=== Task requirements ===
Please give every record below again exactly, and keep the pictures out.

=== Material to process ===

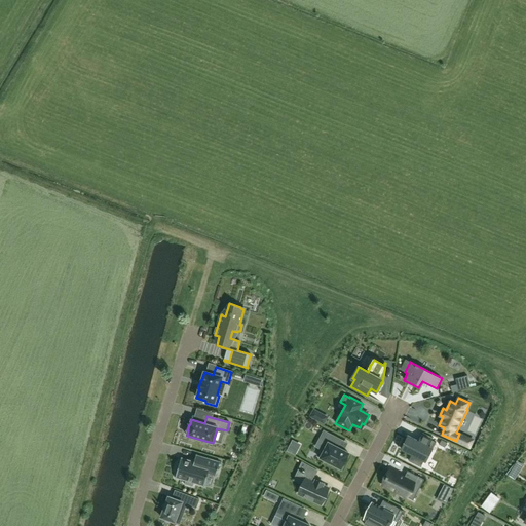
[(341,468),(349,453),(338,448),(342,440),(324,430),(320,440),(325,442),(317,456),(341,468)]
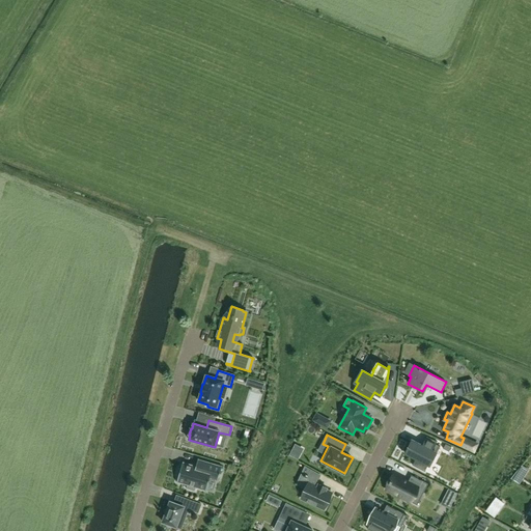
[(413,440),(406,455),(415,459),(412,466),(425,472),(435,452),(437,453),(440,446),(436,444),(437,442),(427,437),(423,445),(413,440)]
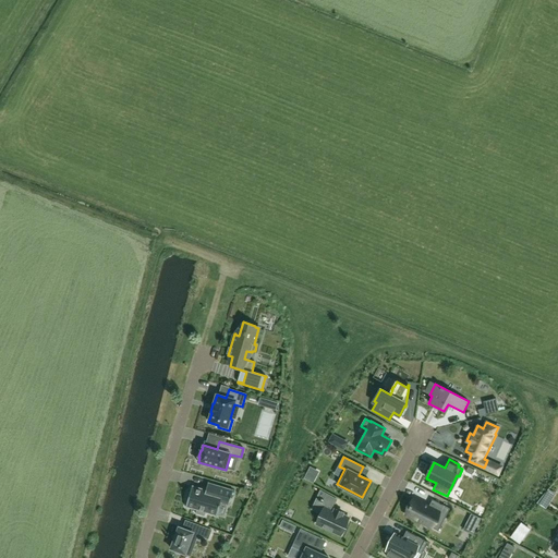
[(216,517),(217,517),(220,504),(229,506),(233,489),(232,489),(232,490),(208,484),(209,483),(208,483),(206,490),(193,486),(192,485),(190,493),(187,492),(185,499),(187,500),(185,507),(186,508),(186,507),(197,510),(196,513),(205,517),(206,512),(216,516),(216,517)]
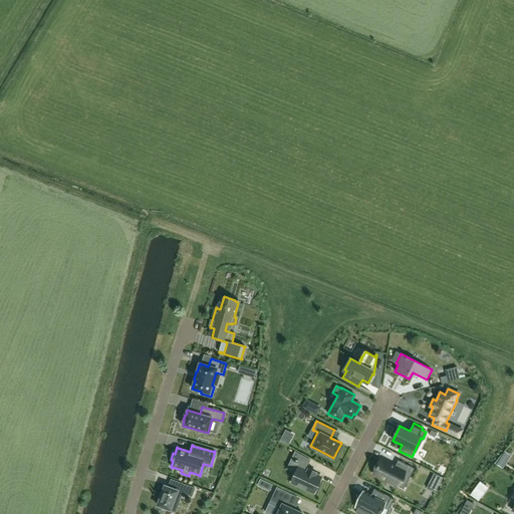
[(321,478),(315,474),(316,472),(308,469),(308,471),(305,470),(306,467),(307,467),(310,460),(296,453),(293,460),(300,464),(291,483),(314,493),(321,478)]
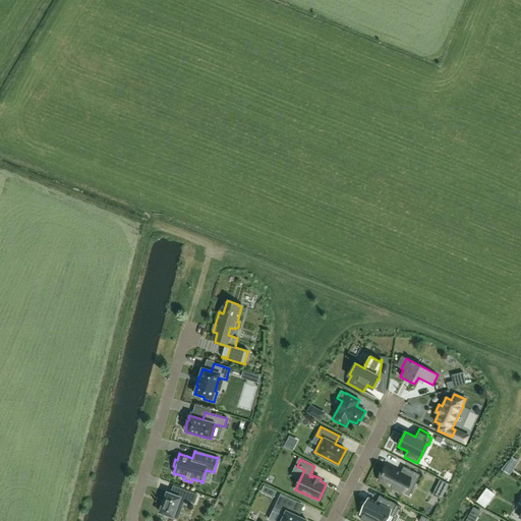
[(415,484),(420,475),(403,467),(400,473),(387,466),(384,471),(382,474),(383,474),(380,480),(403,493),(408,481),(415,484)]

=== Response ===
[(341,468),(349,453),(338,448),(342,440),(324,430),(320,440),(325,442),(317,456),(341,468)]
[(413,440),(406,455),(415,459),(412,466),(425,472),(435,452),(437,453),(440,446),(436,444),(437,442),(427,437),(423,445),(413,440)]
[(216,517),(217,517),(220,504),(229,506),(233,489),(232,489),(232,490),(208,484),(209,483),(208,483),(206,490),(193,486),(192,485),(190,493),(187,492),(185,499),(187,500),(185,507),(186,508),(186,507),(197,510),(196,513),(205,517),(206,512),(216,516),(216,517)]
[(321,478),(315,474),(316,472),(308,469),(308,471),(305,470),(306,467),(307,467),(310,460),(296,453),(293,460),(300,464),(291,483),(314,493),(321,478)]
[(415,484),(420,475),(403,467),(400,473),(387,466),(384,471),(382,474),(383,474),(380,480),(403,493),(408,481),(415,484)]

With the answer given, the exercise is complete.